Prompt: Please take the records that follow and repeat exactly the lines starting with the line with "none -> white brick C4:C6 level 1" and going on through the line with "none -> tan brick H1:M1 level 1".

(Data listing)

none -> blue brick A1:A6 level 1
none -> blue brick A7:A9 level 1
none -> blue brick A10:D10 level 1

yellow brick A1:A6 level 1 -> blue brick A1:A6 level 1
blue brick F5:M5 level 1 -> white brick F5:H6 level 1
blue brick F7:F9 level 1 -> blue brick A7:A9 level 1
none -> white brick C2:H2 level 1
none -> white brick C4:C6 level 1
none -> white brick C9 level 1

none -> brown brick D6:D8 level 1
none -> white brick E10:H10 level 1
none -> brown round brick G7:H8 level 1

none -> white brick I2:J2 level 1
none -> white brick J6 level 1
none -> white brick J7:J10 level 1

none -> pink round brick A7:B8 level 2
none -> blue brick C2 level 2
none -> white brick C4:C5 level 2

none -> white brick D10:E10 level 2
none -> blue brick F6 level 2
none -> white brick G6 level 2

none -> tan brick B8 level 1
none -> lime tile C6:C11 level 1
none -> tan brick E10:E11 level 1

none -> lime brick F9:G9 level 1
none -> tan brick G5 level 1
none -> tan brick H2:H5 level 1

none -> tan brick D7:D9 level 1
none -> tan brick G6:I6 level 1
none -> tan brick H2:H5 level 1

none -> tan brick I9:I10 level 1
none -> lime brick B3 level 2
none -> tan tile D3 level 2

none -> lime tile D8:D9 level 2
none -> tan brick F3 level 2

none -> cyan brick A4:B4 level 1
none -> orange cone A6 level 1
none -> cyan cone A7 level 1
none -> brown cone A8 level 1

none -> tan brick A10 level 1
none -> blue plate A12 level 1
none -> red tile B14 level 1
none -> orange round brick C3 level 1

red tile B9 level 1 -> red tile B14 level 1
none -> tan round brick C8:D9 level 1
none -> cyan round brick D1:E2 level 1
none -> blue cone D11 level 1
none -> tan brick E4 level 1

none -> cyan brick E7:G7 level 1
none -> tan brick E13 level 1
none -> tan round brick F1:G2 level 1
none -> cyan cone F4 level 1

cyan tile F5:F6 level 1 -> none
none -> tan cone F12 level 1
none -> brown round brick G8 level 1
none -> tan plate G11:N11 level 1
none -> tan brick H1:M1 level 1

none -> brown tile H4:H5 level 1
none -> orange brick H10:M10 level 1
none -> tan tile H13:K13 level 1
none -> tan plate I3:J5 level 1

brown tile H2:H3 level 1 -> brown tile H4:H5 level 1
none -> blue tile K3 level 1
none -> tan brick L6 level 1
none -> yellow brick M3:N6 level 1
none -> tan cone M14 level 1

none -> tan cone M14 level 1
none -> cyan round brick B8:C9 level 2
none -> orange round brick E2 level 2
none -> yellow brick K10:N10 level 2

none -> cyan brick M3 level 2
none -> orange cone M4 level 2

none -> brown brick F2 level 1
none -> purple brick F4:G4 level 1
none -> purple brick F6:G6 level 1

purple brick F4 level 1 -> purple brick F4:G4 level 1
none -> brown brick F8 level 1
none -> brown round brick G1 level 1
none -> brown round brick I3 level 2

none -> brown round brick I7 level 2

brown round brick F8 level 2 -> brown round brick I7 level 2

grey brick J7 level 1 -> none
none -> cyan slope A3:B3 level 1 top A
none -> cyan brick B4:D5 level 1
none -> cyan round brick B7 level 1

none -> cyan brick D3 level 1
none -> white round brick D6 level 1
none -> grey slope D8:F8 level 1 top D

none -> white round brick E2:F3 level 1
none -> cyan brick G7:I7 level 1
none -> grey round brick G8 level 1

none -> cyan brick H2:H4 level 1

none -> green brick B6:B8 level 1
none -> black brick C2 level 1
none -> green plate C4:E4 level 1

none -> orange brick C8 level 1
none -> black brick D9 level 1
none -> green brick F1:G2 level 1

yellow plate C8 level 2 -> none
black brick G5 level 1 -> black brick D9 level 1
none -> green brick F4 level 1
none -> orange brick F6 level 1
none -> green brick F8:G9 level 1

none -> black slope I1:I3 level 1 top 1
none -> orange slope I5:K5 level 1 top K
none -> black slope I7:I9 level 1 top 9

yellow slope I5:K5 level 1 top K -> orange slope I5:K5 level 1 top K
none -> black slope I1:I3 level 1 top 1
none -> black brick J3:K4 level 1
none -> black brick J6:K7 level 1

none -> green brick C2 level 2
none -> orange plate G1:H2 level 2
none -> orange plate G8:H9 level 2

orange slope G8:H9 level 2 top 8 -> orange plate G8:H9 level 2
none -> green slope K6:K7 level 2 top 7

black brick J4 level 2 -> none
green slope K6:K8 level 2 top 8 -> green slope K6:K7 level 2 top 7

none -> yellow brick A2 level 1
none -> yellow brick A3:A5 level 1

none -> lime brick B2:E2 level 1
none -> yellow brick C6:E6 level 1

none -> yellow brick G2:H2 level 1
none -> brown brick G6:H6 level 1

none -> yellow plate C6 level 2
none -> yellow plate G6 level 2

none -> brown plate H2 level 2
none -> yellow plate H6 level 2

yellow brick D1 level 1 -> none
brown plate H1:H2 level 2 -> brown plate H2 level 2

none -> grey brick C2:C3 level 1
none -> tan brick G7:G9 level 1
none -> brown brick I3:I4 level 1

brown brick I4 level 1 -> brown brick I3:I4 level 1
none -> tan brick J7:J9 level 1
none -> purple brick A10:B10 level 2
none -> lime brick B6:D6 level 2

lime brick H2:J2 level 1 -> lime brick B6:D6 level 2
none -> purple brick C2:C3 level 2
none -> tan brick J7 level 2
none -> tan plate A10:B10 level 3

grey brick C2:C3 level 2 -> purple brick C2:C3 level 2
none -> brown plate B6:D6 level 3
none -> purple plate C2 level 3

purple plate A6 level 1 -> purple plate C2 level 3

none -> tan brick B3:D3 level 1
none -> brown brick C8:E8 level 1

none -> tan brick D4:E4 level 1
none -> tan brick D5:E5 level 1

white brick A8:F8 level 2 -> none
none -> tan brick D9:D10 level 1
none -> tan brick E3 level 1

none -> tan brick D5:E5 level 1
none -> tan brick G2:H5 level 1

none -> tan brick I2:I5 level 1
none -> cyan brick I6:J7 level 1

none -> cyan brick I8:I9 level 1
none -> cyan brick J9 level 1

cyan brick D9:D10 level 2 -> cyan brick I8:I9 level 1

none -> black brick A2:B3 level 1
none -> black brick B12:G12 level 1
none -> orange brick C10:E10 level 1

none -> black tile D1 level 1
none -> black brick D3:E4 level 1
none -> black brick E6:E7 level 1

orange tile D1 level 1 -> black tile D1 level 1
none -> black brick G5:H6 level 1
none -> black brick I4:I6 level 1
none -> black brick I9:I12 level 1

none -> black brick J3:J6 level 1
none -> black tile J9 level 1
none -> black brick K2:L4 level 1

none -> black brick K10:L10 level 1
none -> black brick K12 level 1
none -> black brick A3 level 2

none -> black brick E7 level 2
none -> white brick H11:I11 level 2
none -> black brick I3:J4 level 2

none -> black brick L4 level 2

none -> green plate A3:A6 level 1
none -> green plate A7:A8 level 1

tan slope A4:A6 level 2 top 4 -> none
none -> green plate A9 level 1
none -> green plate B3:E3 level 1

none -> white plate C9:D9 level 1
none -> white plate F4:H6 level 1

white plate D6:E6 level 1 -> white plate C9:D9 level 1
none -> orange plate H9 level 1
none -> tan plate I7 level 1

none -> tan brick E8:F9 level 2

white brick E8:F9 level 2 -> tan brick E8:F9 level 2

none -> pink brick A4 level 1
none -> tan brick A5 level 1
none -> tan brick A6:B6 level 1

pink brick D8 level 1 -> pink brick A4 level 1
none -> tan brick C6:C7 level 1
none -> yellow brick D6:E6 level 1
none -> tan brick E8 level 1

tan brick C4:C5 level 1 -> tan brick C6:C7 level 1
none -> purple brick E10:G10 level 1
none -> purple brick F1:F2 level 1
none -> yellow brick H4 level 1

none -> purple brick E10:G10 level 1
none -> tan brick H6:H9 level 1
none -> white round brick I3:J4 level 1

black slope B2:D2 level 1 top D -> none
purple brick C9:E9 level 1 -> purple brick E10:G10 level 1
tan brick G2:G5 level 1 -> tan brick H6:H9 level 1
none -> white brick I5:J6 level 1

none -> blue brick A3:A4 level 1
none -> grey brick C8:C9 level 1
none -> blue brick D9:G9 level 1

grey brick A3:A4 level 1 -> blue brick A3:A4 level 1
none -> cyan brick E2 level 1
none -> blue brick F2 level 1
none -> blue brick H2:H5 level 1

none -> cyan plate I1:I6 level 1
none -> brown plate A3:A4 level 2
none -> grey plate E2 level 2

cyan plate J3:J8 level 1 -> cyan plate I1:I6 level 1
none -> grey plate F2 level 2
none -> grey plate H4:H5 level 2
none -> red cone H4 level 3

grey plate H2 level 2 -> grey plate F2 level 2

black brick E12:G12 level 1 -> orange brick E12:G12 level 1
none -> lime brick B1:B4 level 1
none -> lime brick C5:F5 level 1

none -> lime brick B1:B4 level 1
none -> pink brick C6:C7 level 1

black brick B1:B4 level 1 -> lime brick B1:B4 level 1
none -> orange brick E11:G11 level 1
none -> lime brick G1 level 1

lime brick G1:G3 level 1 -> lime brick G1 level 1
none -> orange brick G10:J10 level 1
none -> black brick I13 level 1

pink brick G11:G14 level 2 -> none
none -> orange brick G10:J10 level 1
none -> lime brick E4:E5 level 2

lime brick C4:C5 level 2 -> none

(End Data listing)

Output of the task:
none -> white brick C4:C6 level 1
none -> white brick C9 level 1

none -> brown brick D6:D8 level 1
none -> white brick E10:H10 level 1
none -> brown round brick G7:H8 level 1

none -> white brick I2:J2 level 1
none -> white brick J6 level 1
none -> white brick J7:J10 level 1

none -> pink round brick A7:B8 level 2
none -> blue brick C2 level 2
none -> white brick C4:C5 level 2

none -> white brick D10:E10 level 2
none -> blue brick F6 level 2
none -> white brick G6 level 2

none -> tan brick B8 level 1
none -> lime tile C6:C11 level 1
none -> tan brick E10:E11 level 1

none -> lime brick F9:G9 level 1
none -> tan brick G5 level 1
none -> tan brick H2:H5 level 1

none -> tan brick D7:D9 level 1
none -> tan brick G6:I6 level 1
none -> tan brick H2:H5 level 1

none -> tan brick I9:I10 level 1
none -> lime brick B3 level 2
none -> tan tile D3 level 2

none -> lime tile D8:D9 level 2
none -> tan brick F3 level 2

none -> cyan brick A4:B4 level 1
none -> orange cone A6 level 1
none -> cyan cone A7 level 1
none -> brown cone A8 level 1

none -> tan brick A10 level 1
none -> blue plate A12 level 1
none -> red tile B14 level 1
none -> orange round brick C3 level 1

red tile B9 level 1 -> red tile B14 level 1
none -> tan round brick C8:D9 level 1
none -> cyan round brick D1:E2 level 1
none -> blue cone D11 level 1
none -> tan brick E4 level 1

none -> cyan brick E7:G7 level 1
none -> tan brick E13 level 1
none -> tan round brick F1:G2 level 1
none -> cyan cone F4 level 1

cyan tile F5:F6 level 1 -> none
none -> tan cone F12 level 1
none -> brown round brick G8 level 1
none -> tan plate G11:N11 level 1
none -> tan brick H1:M1 level 1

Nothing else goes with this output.